(Exercise):
Print the listing once more, exactly as written.

——————————

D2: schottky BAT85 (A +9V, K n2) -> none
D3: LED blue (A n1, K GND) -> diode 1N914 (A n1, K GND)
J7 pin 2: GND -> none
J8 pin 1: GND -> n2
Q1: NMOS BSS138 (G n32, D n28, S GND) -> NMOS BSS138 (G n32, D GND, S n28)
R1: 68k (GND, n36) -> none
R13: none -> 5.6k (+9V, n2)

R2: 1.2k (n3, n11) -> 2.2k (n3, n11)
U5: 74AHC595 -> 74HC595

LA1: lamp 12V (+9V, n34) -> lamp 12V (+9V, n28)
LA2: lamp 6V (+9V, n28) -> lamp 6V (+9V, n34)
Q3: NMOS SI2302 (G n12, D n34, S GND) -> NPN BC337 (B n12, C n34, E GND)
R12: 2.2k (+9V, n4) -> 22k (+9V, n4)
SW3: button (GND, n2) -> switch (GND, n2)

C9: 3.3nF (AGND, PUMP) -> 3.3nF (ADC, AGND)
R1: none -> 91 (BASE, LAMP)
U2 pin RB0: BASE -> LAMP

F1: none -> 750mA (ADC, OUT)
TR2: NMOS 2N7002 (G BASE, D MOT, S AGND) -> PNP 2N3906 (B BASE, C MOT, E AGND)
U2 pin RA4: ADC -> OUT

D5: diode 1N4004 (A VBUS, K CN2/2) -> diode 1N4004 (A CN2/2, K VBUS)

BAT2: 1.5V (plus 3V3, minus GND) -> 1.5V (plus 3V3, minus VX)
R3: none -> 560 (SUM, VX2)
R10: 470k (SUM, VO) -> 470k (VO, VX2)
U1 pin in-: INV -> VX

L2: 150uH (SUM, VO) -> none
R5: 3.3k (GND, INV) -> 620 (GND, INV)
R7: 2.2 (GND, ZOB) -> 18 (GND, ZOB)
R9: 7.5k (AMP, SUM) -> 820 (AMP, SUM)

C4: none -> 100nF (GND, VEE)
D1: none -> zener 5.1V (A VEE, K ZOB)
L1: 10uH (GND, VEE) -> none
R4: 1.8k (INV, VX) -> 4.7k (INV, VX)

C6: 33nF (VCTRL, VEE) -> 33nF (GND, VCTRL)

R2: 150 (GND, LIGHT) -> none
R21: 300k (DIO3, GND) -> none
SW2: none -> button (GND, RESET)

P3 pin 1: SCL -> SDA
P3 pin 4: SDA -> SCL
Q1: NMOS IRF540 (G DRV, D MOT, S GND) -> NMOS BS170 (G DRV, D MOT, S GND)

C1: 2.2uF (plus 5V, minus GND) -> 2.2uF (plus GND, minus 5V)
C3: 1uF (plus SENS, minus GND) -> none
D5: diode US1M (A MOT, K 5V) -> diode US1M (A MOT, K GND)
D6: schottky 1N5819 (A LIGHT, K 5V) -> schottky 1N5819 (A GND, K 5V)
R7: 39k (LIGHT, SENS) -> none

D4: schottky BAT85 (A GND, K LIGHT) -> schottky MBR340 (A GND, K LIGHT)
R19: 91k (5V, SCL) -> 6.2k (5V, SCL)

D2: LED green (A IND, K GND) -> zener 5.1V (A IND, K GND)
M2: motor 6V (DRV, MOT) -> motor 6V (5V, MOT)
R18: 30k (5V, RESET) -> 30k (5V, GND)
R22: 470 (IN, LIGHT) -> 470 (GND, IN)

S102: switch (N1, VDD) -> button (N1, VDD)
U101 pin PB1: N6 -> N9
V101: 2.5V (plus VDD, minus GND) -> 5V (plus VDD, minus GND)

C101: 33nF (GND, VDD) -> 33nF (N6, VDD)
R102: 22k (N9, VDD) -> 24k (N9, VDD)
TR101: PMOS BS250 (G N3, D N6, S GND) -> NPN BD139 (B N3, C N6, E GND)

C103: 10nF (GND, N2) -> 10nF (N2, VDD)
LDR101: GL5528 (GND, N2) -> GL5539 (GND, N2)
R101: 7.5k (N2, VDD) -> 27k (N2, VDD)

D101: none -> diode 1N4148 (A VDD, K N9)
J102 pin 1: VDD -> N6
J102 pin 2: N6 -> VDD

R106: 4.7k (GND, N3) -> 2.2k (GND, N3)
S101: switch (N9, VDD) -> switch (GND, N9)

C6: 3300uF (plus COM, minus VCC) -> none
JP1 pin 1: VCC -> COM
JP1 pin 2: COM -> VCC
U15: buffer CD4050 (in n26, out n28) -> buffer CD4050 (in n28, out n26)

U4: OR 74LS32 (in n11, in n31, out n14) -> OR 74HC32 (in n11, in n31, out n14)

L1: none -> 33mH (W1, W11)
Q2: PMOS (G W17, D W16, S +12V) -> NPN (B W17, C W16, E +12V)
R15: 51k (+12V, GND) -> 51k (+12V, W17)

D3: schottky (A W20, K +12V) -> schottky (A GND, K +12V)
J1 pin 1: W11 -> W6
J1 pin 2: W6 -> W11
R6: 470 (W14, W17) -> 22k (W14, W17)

——————————

(Answer box):
D2: schottky BAT85 (A +9V, K n2) -> none
D3: LED blue (A n1, K GND) -> diode 1N914 (A n1, K GND)
J7 pin 2: GND -> none
J8 pin 1: GND -> n2
Q1: NMOS BSS138 (G n32, D n28, S GND) -> NMOS BSS138 (G n32, D GND, S n28)
R1: 68k (GND, n36) -> none
R13: none -> 5.6k (+9V, n2)

R2: 1.2k (n3, n11) -> 2.2k (n3, n11)
U5: 74AHC595 -> 74HC595

LA1: lamp 12V (+9V, n34) -> lamp 12V (+9V, n28)
LA2: lamp 6V (+9V, n28) -> lamp 6V (+9V, n34)
Q3: NMOS SI2302 (G n12, D n34, S GND) -> NPN BC337 (B n12, C n34, E GND)
R12: 2.2k (+9V, n4) -> 22k (+9V, n4)
SW3: button (GND, n2) -> switch (GND, n2)

C9: 3.3nF (AGND, PUMP) -> 3.3nF (ADC, AGND)
R1: none -> 91 (BASE, LAMP)
U2 pin RB0: BASE -> LAMP

F1: none -> 750mA (ADC, OUT)
TR2: NMOS 2N7002 (G BASE, D MOT, S AGND) -> PNP 2N3906 (B BASE, C MOT, E AGND)
U2 pin RA4: ADC -> OUT

D5: diode 1N4004 (A VBUS, K CN2/2) -> diode 1N4004 (A CN2/2, K VBUS)

BAT2: 1.5V (plus 3V3, minus GND) -> 1.5V (plus 3V3, minus VX)
R3: none -> 560 (SUM, VX2)
R10: 470k (SUM, VO) -> 470k (VO, VX2)
U1 pin in-: INV -> VX

L2: 150uH (SUM, VO) -> none
R5: 3.3k (GND, INV) -> 620 (GND, INV)
R7: 2.2 (GND, ZOB) -> 18 (GND, ZOB)
R9: 7.5k (AMP, SUM) -> 820 (AMP, SUM)

C4: none -> 100nF (GND, VEE)
D1: none -> zener 5.1V (A VEE, K ZOB)
L1: 10uH (GND, VEE) -> none
R4: 1.8k (INV, VX) -> 4.7k (INV, VX)

C6: 33nF (VCTRL, VEE) -> 33nF (GND, VCTRL)

R2: 150 (GND, LIGHT) -> none
R21: 300k (DIO3, GND) -> none
SW2: none -> button (GND, RESET)

P3 pin 1: SCL -> SDA
P3 pin 4: SDA -> SCL
Q1: NMOS IRF540 (G DRV, D MOT, S GND) -> NMOS BS170 (G DRV, D MOT, S GND)

C1: 2.2uF (plus 5V, minus GND) -> 2.2uF (plus GND, minus 5V)
C3: 1uF (plus SENS, minus GND) -> none
D5: diode US1M (A MOT, K 5V) -> diode US1M (A MOT, K GND)
D6: schottky 1N5819 (A LIGHT, K 5V) -> schottky 1N5819 (A GND, K 5V)
R7: 39k (LIGHT, SENS) -> none

D4: schottky BAT85 (A GND, K LIGHT) -> schottky MBR340 (A GND, K LIGHT)
R19: 91k (5V, SCL) -> 6.2k (5V, SCL)

D2: LED green (A IND, K GND) -> zener 5.1V (A IND, K GND)
M2: motor 6V (DRV, MOT) -> motor 6V (5V, MOT)
R18: 30k (5V, RESET) -> 30k (5V, GND)
R22: 470 (IN, LIGHT) -> 470 (GND, IN)

S102: switch (N1, VDD) -> button (N1, VDD)
U101 pin PB1: N6 -> N9
V101: 2.5V (plus VDD, minus GND) -> 5V (plus VDD, minus GND)

C101: 33nF (GND, VDD) -> 33nF (N6, VDD)
R102: 22k (N9, VDD) -> 24k (N9, VDD)
TR101: PMOS BS250 (G N3, D N6, S GND) -> NPN BD139 (B N3, C N6, E GND)

C103: 10nF (GND, N2) -> 10nF (N2, VDD)
LDR101: GL5528 (GND, N2) -> GL5539 (GND, N2)
R101: 7.5k (N2, VDD) -> 27k (N2, VDD)

D101: none -> diode 1N4148 (A VDD, K N9)
J102 pin 1: VDD -> N6
J102 pin 2: N6 -> VDD

R106: 4.7k (GND, N3) -> 2.2k (GND, N3)
S101: switch (N9, VDD) -> switch (GND, N9)

C6: 3300uF (plus COM, minus VCC) -> none
JP1 pin 1: VCC -> COM
JP1 pin 2: COM -> VCC
U15: buffer CD4050 (in n26, out n28) -> buffer CD4050 (in n28, out n26)

U4: OR 74LS32 (in n11, in n31, out n14) -> OR 74HC32 (in n11, in n31, out n14)

L1: none -> 33mH (W1, W11)
Q2: PMOS (G W17, D W16, S +12V) -> NPN (B W17, C W16, E +12V)
R15: 51k (+12V, GND) -> 51k (+12V, W17)

D3: schottky (A W20, K +12V) -> schottky (A GND, K +12V)
J1 pin 1: W11 -> W6
J1 pin 2: W6 -> W11
R6: 470 (W14, W17) -> 22k (W14, W17)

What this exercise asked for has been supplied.